** OBJECTIVE **
Show, copied in full, every line of the material below that contains the string "kern".

** SUPPLIED ENTRIES **
******
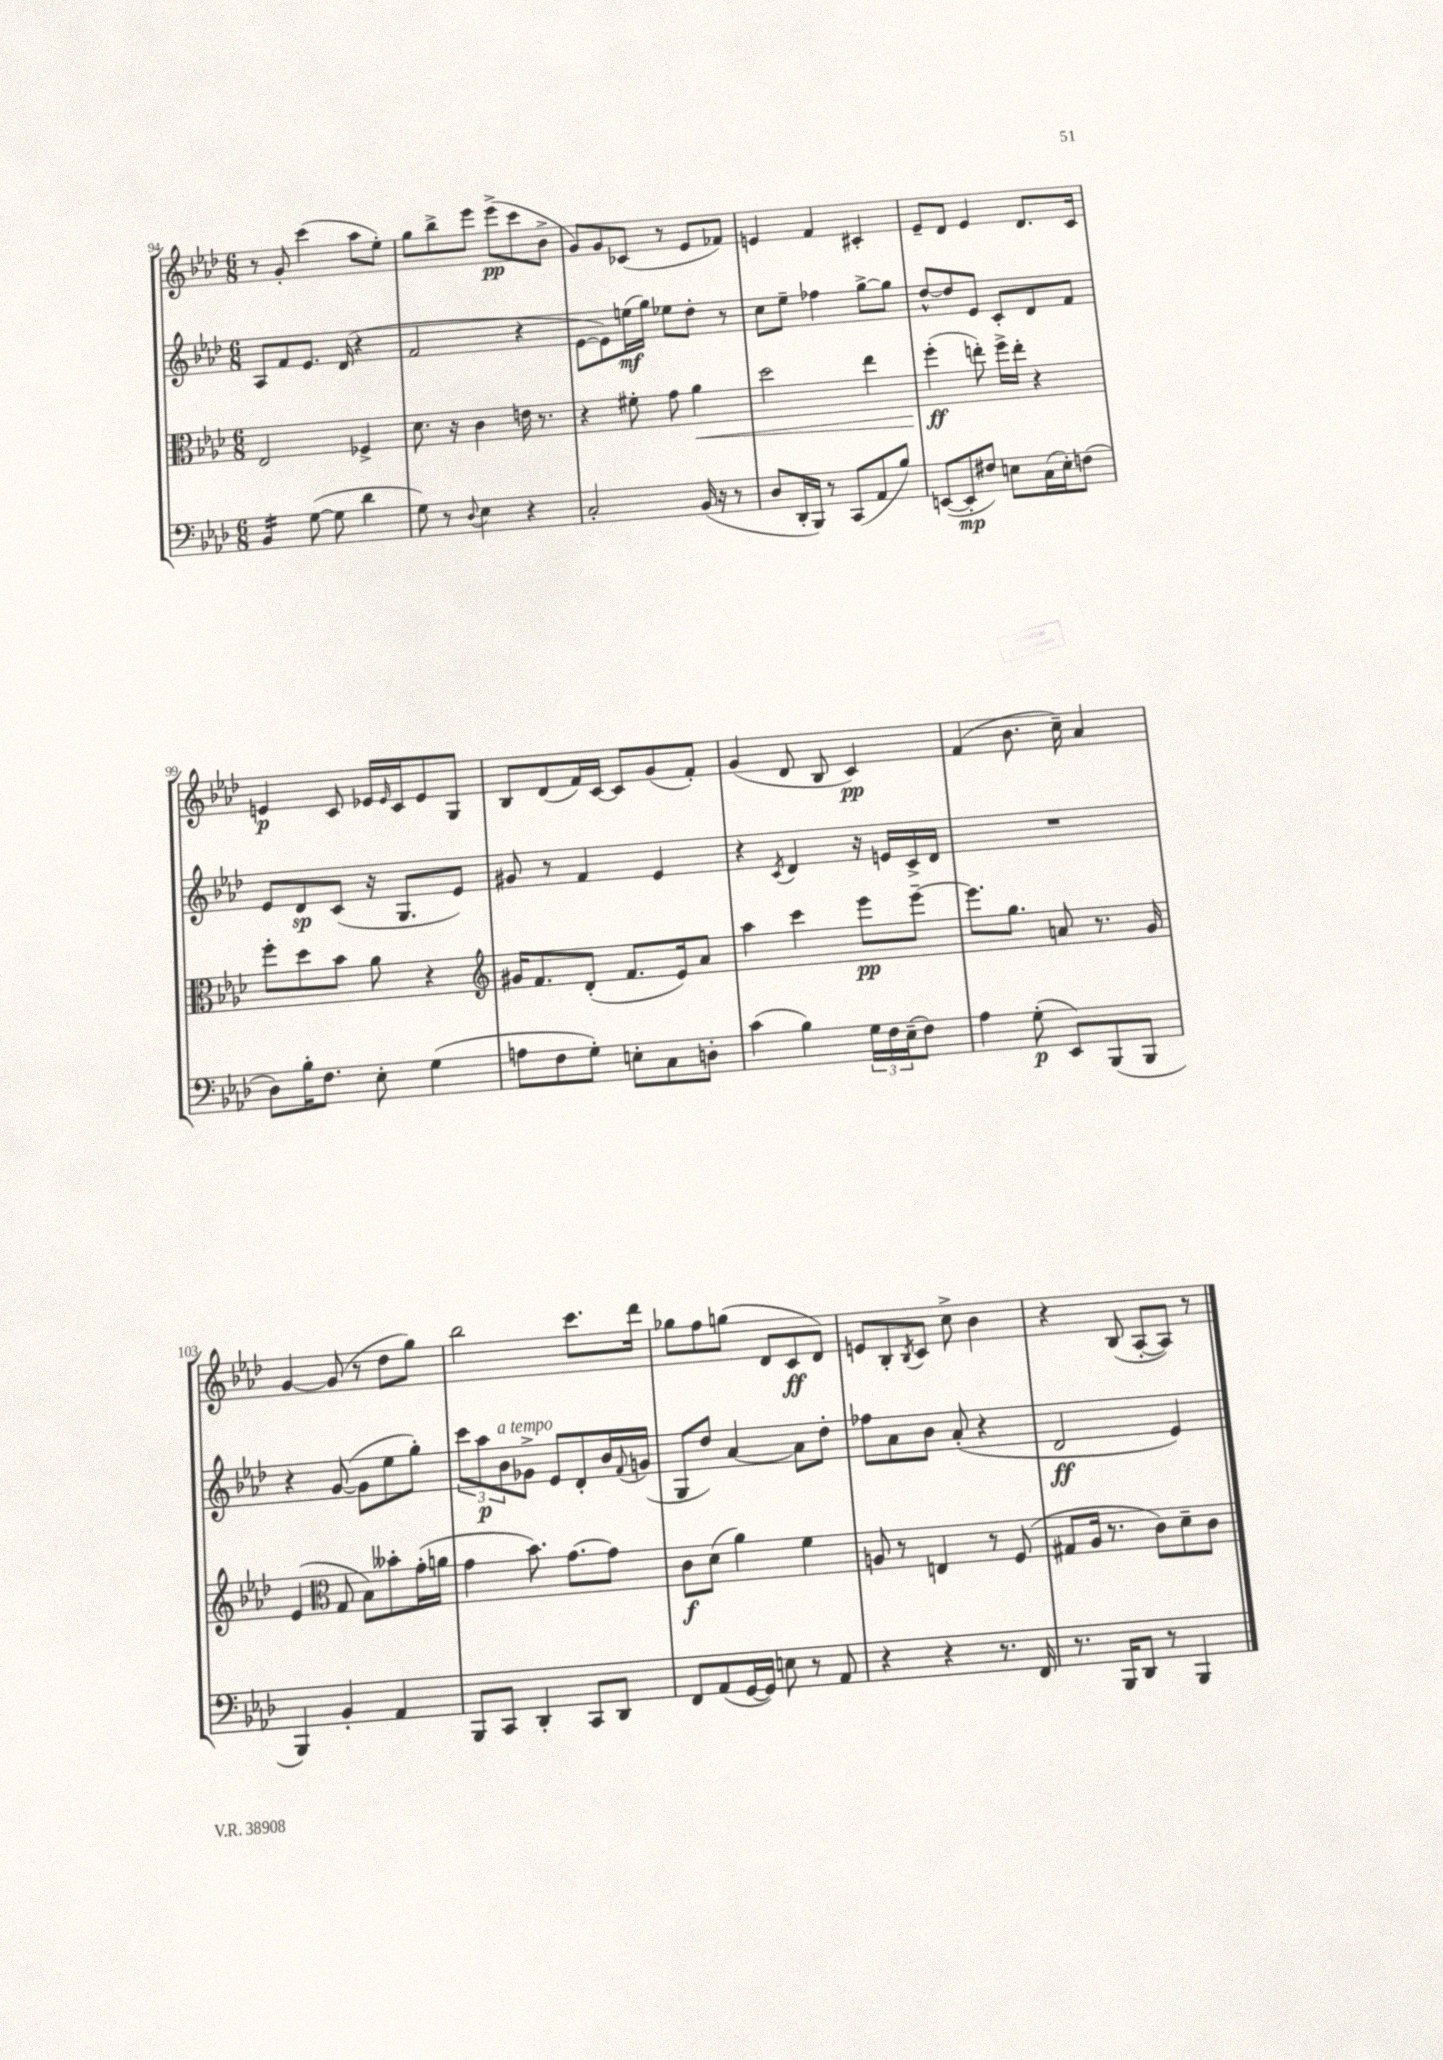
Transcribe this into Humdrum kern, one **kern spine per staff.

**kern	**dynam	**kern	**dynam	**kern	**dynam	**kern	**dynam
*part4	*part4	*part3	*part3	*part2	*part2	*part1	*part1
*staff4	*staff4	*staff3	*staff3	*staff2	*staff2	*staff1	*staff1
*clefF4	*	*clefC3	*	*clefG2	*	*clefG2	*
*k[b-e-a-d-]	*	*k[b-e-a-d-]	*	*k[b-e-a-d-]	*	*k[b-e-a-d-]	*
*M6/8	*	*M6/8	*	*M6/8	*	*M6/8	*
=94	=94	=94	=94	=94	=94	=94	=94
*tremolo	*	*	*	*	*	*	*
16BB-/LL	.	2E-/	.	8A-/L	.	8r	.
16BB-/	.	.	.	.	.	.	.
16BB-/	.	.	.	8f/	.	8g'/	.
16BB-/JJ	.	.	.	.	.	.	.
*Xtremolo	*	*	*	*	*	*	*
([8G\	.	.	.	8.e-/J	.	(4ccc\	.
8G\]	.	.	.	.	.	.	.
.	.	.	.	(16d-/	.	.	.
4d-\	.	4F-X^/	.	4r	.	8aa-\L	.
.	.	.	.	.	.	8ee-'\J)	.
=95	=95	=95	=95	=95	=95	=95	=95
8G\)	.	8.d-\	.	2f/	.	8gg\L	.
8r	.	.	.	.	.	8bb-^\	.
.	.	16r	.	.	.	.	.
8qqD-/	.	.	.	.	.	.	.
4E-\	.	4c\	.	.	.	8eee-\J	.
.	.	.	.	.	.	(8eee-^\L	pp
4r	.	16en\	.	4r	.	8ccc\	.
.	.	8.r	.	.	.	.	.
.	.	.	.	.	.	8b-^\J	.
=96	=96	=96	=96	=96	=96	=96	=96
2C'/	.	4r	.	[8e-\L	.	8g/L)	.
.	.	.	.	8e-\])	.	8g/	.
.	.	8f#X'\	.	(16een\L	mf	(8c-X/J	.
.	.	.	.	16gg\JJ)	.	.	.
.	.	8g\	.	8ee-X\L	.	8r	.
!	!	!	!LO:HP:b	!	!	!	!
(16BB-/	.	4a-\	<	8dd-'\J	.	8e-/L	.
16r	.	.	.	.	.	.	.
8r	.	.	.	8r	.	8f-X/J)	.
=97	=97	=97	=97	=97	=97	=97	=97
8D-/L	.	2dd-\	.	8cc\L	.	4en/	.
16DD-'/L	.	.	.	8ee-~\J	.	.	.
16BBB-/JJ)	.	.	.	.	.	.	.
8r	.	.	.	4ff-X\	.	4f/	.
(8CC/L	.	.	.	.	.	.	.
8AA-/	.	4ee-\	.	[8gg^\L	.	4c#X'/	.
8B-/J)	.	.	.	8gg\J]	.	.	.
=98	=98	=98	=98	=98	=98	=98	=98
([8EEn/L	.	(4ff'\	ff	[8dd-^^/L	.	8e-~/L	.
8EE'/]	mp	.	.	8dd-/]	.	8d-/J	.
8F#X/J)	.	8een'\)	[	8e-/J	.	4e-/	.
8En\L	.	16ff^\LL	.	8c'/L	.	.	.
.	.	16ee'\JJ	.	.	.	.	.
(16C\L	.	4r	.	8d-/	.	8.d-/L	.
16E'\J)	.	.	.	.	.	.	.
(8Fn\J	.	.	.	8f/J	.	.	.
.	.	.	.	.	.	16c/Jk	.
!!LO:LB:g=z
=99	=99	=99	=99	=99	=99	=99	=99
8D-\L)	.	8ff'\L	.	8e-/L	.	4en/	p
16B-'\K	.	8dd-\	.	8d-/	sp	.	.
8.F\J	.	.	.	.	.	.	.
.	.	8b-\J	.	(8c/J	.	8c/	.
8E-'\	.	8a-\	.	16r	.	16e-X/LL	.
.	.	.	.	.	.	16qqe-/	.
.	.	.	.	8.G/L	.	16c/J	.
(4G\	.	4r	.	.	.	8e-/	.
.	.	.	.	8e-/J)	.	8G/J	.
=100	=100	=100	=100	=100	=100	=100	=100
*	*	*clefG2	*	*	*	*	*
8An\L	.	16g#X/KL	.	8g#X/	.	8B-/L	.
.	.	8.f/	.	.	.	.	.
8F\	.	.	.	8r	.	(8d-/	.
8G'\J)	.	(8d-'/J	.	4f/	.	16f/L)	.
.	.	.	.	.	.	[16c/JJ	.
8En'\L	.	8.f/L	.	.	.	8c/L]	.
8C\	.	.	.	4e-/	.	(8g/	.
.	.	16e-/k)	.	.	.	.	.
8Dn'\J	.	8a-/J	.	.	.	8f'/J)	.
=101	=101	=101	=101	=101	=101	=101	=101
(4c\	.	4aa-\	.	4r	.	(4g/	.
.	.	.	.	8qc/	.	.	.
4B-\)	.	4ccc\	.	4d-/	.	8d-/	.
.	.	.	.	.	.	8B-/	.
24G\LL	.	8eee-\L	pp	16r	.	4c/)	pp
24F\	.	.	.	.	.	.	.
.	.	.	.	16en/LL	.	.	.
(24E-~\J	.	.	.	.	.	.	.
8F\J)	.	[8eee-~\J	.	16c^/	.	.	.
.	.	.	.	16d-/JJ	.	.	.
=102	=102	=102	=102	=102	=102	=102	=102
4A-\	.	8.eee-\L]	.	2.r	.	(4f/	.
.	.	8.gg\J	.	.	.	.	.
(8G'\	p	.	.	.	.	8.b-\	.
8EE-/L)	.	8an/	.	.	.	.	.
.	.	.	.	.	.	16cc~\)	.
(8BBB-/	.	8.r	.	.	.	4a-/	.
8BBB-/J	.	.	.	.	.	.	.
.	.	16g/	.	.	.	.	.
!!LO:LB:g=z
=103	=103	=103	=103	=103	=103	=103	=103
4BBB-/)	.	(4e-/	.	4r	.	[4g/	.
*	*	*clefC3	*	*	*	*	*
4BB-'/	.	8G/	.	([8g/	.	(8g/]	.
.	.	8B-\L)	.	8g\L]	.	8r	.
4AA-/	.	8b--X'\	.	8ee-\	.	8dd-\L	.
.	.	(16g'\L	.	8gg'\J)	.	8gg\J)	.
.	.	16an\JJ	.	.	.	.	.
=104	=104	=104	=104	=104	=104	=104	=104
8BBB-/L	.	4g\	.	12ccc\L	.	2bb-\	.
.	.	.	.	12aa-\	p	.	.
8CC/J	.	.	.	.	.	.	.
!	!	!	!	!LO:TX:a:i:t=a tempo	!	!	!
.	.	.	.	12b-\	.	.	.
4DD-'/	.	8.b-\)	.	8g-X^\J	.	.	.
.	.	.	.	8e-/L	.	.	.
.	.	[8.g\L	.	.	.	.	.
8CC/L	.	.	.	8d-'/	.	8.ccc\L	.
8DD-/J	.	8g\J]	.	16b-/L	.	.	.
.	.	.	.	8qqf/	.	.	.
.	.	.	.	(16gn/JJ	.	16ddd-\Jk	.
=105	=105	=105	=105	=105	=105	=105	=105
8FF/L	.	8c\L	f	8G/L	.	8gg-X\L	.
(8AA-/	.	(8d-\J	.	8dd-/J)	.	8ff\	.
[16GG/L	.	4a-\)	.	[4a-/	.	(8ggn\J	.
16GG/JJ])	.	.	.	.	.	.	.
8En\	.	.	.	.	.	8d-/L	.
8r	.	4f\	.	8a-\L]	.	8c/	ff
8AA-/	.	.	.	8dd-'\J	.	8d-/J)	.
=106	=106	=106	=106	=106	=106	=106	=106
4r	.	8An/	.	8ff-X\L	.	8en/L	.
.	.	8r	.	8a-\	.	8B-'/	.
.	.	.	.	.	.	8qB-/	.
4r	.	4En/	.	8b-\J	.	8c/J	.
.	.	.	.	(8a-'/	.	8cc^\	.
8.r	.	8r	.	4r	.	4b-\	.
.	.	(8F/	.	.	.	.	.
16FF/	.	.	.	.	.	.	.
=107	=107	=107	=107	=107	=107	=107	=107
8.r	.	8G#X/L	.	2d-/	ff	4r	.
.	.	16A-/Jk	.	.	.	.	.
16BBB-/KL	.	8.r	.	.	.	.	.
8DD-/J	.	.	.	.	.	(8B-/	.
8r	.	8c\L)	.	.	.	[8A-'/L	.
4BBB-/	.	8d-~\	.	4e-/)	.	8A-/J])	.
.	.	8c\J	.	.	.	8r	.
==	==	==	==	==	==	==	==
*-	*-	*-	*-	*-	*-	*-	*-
******
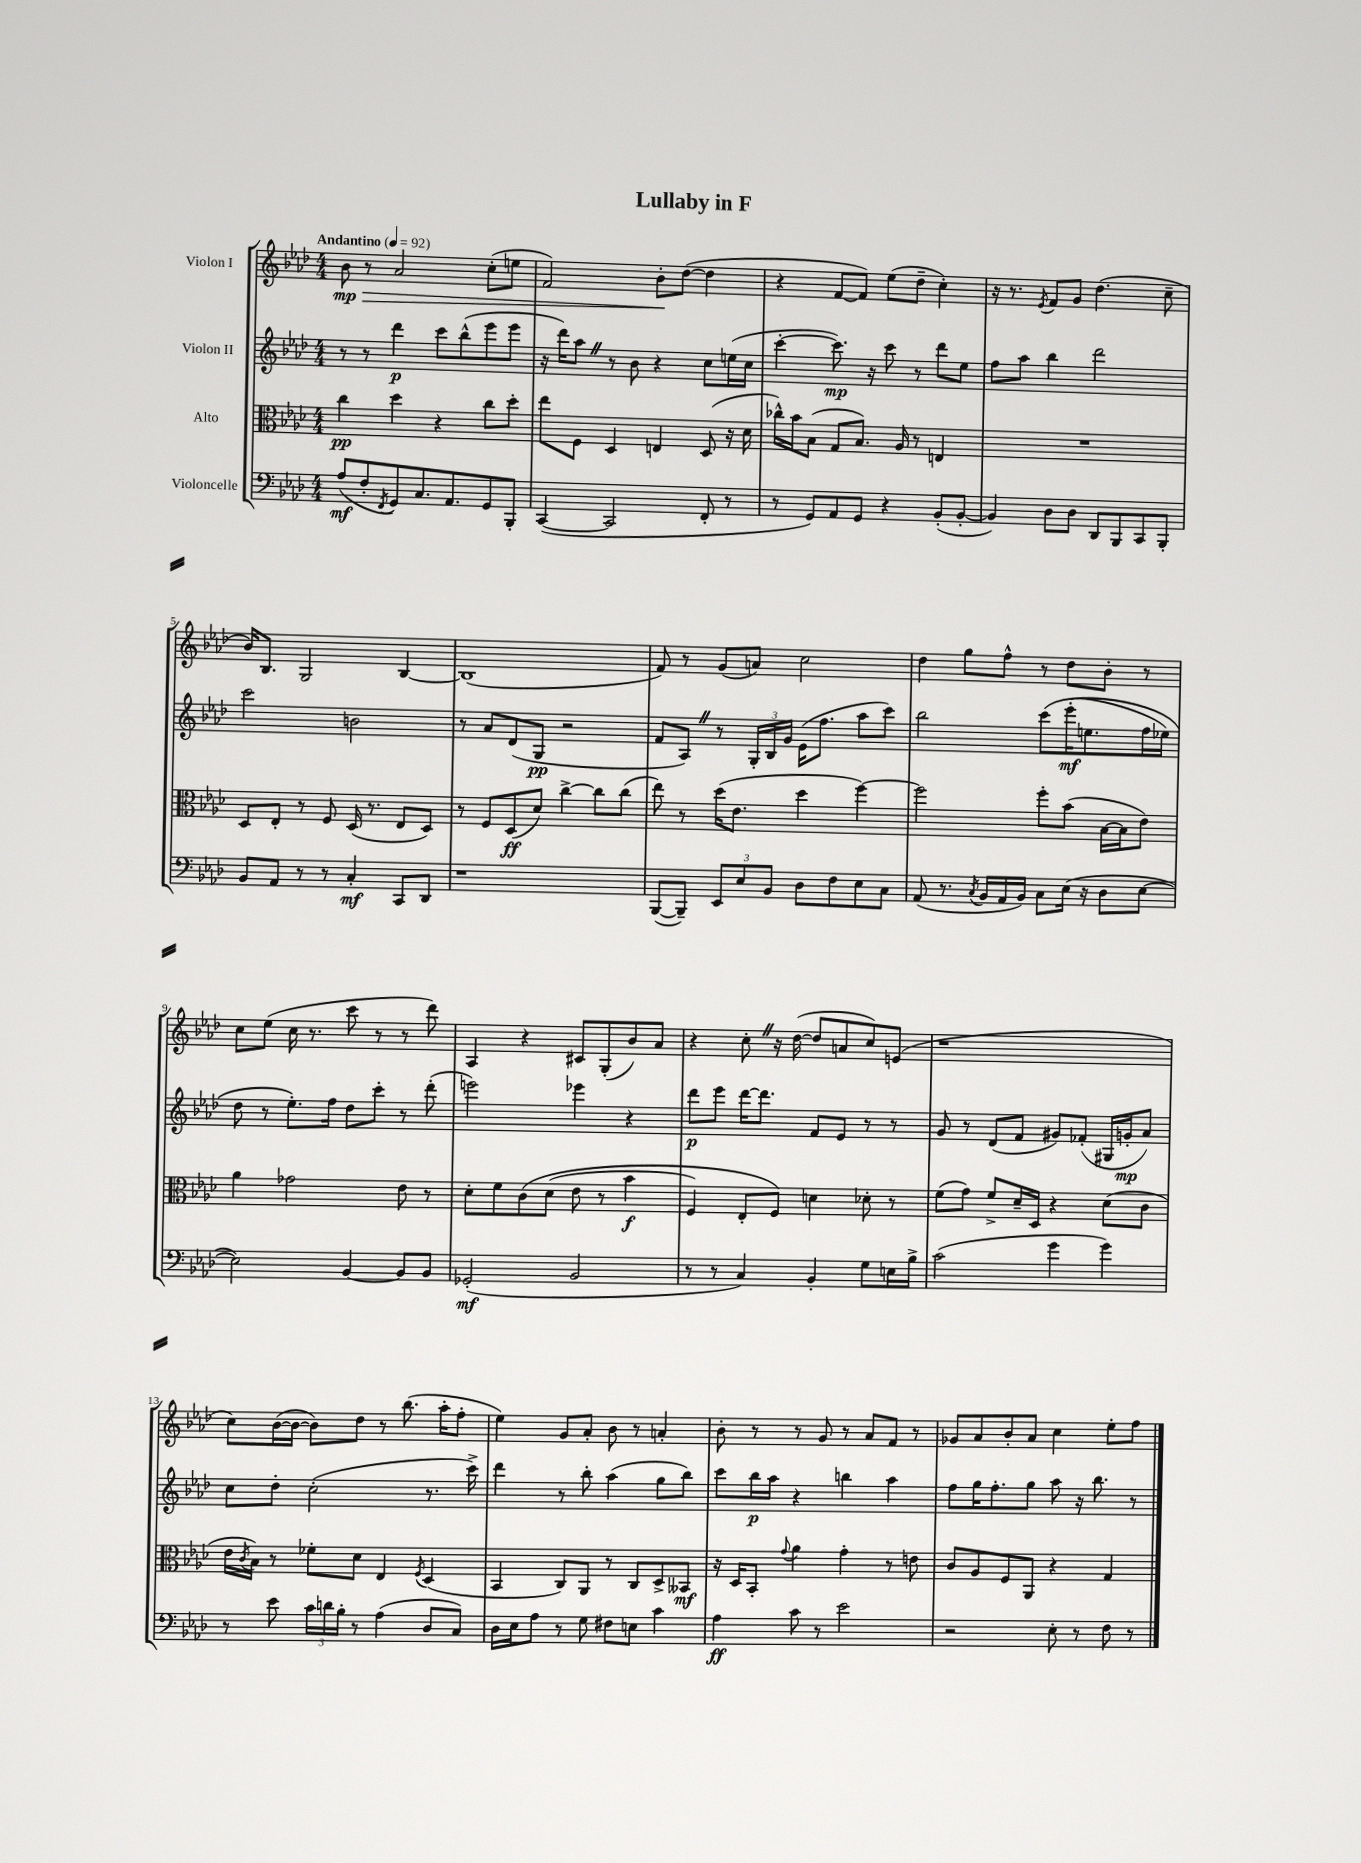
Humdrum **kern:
******
** CORRECT RESULT **
Transcribe this into Humdrum kern, one **kern spine per staff.
**kern	**dynam	**kern	**dynam	**kern	**dynam	**kern	**dynam
Humdrum **kern:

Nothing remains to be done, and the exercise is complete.